--- Records to use Enclosed Below ---

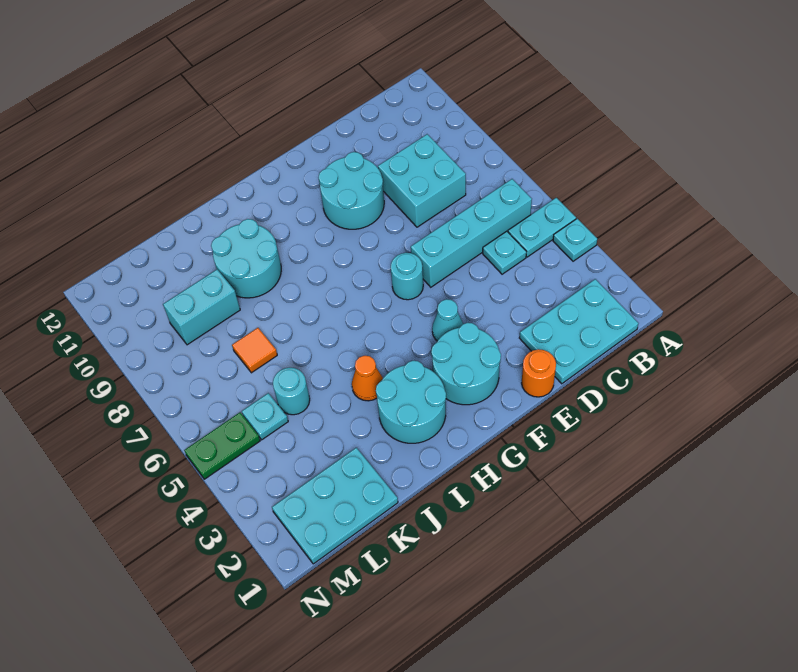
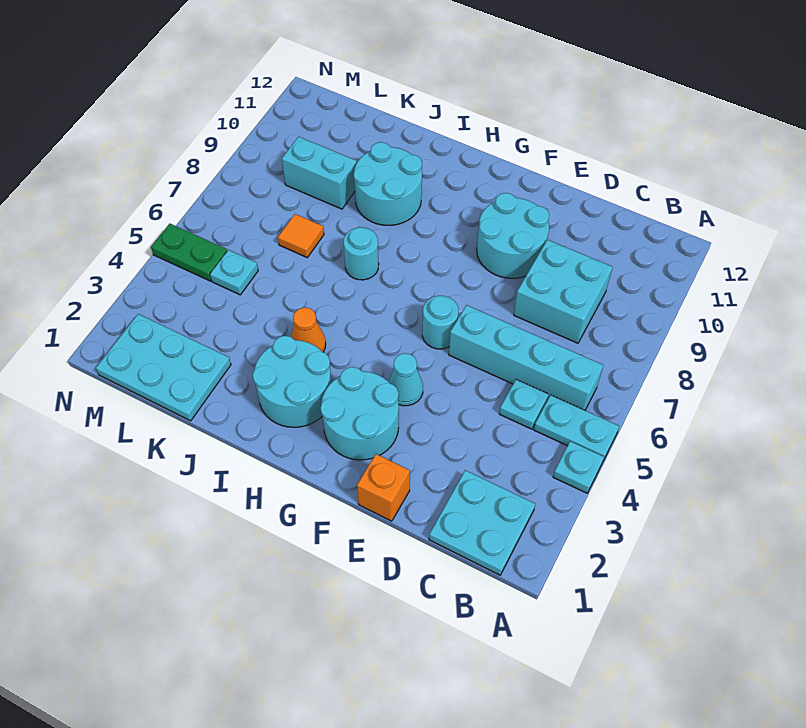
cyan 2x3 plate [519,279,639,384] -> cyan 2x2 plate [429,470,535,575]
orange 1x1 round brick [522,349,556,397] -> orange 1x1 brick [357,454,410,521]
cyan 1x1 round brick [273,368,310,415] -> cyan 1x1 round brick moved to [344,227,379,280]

--- End of Enclosed Records to use ---
--- Records to use Enclosed Below ---

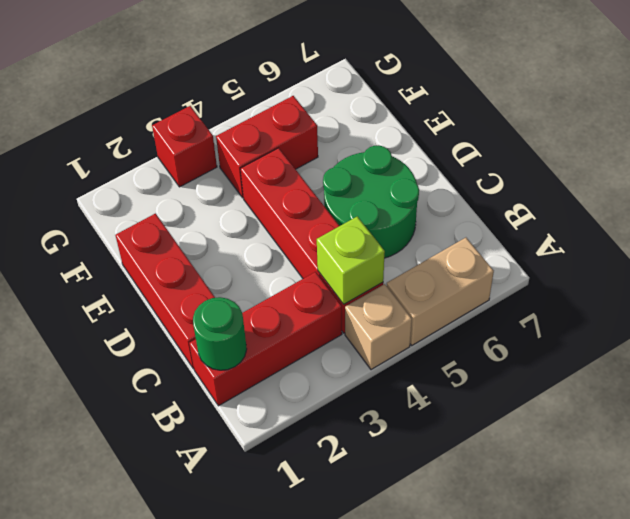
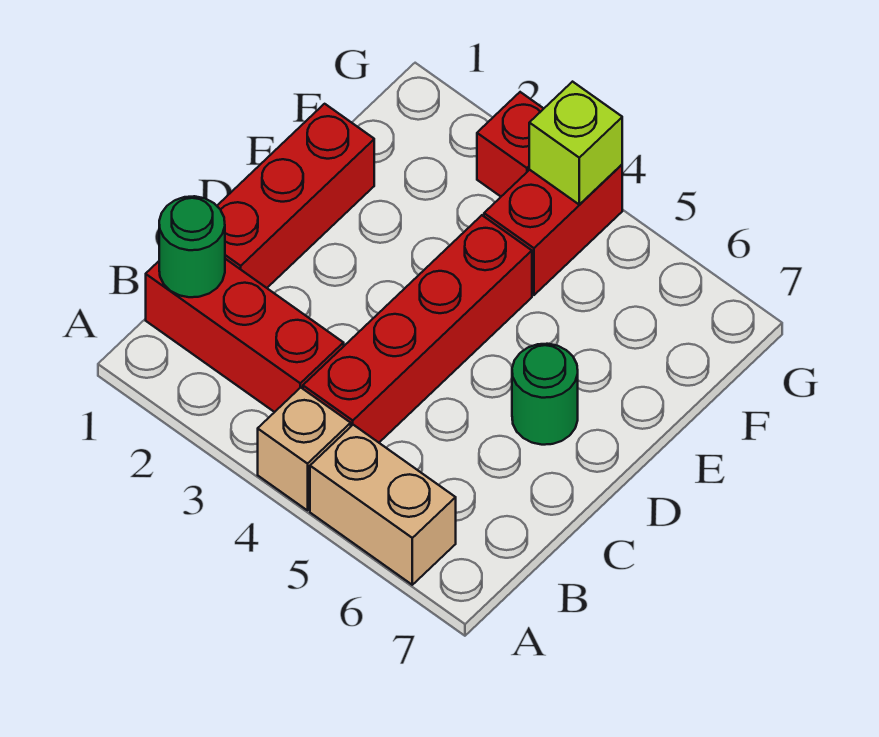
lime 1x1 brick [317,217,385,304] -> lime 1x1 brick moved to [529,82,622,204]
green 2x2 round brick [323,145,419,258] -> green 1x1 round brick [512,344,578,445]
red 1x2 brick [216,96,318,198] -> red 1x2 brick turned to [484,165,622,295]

--- End of Enclosed Records to use ---

## What needs to be done
Extract the lines of the preceding material that run from the line with "orange 1x1 round" through the line with "cyan 1x1 round brick [273,368,310,415]", inclusive, reproducing them exactly and adding nothing.

## Solution
orange 1x1 round brick [522,349,556,397] -> orange 1x1 brick [357,454,410,521]
cyan 1x1 round brick [273,368,310,415] -> cyan 1x1 round brick moved to [344,227,379,280]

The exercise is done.